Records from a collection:
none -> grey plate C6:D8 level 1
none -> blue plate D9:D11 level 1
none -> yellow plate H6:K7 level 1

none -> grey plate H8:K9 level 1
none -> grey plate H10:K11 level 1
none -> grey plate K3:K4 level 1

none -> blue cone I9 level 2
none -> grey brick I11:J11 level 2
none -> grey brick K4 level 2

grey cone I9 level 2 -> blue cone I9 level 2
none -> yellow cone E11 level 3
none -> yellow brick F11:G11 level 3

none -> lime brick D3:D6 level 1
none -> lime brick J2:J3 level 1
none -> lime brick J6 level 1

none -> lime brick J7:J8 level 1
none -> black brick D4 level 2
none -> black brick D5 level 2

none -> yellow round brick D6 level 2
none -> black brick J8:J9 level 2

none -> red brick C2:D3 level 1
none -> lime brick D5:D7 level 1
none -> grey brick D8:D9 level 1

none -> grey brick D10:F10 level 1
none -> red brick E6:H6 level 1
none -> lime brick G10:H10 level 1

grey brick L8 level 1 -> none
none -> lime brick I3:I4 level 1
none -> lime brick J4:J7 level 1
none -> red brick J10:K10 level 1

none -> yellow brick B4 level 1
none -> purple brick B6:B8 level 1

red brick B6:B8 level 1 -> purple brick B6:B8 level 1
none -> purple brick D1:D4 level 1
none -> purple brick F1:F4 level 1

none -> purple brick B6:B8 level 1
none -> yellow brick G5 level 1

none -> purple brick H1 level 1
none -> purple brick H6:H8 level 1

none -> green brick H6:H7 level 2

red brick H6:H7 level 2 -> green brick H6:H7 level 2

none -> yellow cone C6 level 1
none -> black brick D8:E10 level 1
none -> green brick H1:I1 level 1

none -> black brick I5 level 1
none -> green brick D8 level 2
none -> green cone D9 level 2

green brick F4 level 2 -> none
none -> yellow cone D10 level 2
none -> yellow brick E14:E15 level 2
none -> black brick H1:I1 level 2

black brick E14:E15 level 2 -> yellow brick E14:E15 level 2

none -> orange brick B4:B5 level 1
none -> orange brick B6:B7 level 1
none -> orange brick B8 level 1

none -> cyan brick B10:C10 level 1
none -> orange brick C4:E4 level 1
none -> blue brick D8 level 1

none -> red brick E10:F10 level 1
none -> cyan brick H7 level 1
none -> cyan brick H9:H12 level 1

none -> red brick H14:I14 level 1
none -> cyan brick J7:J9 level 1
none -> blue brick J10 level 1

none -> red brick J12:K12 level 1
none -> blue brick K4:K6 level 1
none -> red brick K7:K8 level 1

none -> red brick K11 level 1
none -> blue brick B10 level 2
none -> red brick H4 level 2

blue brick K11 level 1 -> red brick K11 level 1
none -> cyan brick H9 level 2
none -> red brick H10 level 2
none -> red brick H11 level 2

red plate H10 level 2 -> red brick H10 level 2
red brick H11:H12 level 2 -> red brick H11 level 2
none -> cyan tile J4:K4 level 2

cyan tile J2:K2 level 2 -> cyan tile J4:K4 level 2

ABOUT THIS TASK:
Among the records above, which lines hold the word "black"? Copy each one.

SOLUTION:
none -> black brick D4 level 2
none -> black brick D5 level 2
none -> black brick J8:J9 level 2
none -> black brick D8:E10 level 1
none -> black brick I5 level 1
none -> black brick H1:I1 level 2
black brick E14:E15 level 2 -> yellow brick E14:E15 level 2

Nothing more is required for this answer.